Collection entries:
______

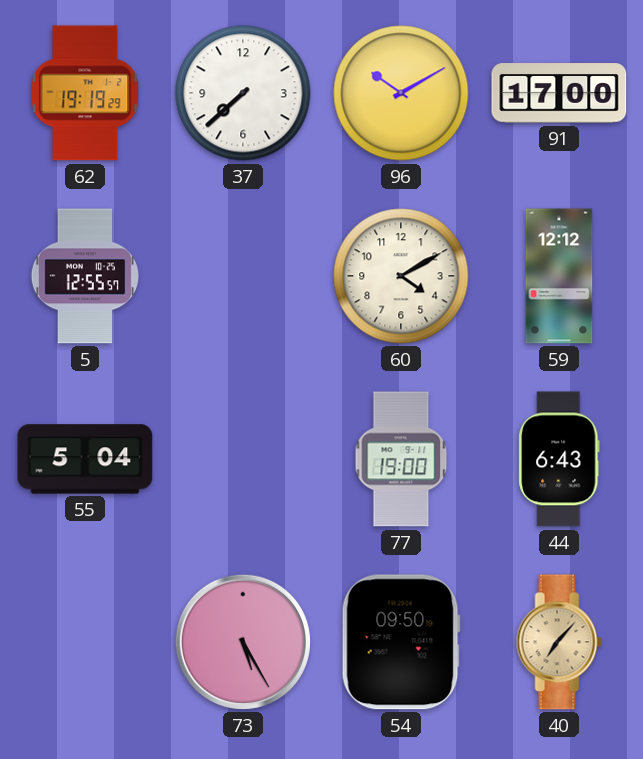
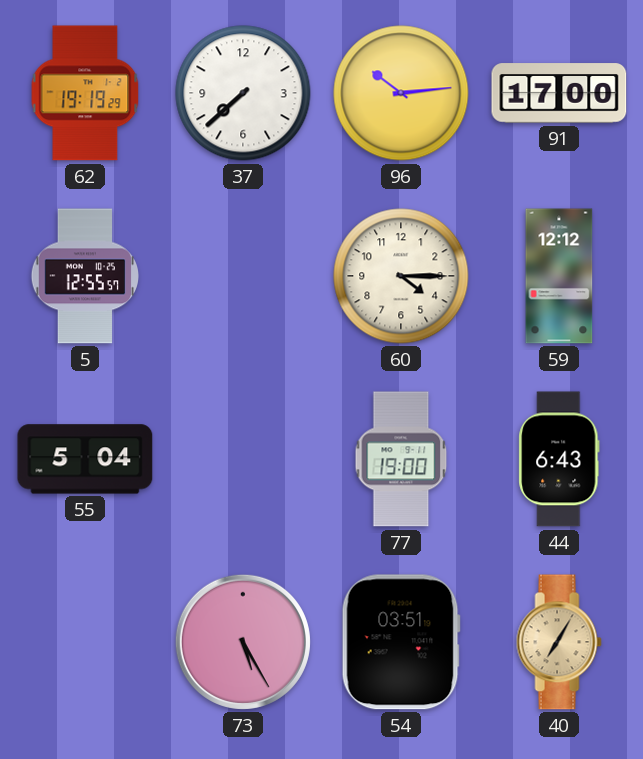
96: 10:10 -> 10:14
60: 4:10 -> 4:15
54: 09:50 -> 03:51
40: 7:07 -> 7:05
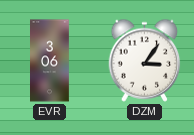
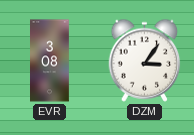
EVR: 3:06 -> 3:08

______

Task directions:
Rewrite the lines of the material with "EVR" replaced by "Clock EVR" and everything else kept the same. Leave the pictures out of your answer.

The result:
96: 10:10 -> 10:14
60: 4:10 -> 4:15
54: 09:50 -> 03:51
40: 7:07 -> 7:05
Clock EVR: 3:06 -> 3:08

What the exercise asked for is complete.